--- GOAL OF THE EXERCISE ---
Go through the records below and copy out every line holding "dice".

--- SOURCE MATERIAL ---
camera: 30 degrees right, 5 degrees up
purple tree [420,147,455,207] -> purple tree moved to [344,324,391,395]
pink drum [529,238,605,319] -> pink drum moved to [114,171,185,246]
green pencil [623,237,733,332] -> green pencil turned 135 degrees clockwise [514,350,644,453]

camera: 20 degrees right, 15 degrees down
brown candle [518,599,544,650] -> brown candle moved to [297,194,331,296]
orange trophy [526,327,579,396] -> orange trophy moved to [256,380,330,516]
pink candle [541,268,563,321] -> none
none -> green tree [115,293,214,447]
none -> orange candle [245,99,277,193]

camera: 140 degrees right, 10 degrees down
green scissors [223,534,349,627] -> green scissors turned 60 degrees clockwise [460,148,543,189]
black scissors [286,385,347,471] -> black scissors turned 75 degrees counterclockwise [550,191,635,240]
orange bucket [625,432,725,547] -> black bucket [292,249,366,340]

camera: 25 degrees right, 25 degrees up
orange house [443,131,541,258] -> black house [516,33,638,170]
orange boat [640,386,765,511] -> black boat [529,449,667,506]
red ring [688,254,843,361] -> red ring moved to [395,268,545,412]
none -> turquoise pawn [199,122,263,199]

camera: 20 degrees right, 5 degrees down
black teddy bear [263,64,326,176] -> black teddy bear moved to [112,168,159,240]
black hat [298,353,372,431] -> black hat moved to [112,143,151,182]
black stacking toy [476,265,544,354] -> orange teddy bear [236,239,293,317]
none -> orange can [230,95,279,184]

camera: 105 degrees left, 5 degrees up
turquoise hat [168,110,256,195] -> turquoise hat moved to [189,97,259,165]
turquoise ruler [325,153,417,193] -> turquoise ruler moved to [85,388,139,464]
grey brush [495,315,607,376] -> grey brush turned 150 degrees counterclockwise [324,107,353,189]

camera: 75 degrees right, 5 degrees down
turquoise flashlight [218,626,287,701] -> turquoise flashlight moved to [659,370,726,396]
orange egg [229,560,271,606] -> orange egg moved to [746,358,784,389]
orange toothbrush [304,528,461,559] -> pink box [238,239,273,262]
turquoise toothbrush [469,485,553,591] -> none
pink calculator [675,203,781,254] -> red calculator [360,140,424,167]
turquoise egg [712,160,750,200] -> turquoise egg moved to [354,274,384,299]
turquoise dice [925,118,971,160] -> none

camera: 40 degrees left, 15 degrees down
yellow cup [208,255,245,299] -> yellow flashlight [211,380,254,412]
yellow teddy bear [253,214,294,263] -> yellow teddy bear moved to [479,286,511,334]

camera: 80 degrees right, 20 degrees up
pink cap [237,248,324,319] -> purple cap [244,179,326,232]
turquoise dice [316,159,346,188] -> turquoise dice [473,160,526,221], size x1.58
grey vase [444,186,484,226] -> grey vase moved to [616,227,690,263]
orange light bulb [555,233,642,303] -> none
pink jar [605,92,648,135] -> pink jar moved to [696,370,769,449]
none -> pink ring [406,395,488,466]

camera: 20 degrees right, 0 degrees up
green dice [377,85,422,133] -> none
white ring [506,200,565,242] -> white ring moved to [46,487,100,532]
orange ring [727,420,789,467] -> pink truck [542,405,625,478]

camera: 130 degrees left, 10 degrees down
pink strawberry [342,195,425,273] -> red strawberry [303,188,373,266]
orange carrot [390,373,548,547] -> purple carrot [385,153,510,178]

--- REPLY ---
turquoise dice [925,118,971,160] -> none
turquoise dice [316,159,346,188] -> turquoise dice [473,160,526,221], size x1.58
green dice [377,85,422,133] -> none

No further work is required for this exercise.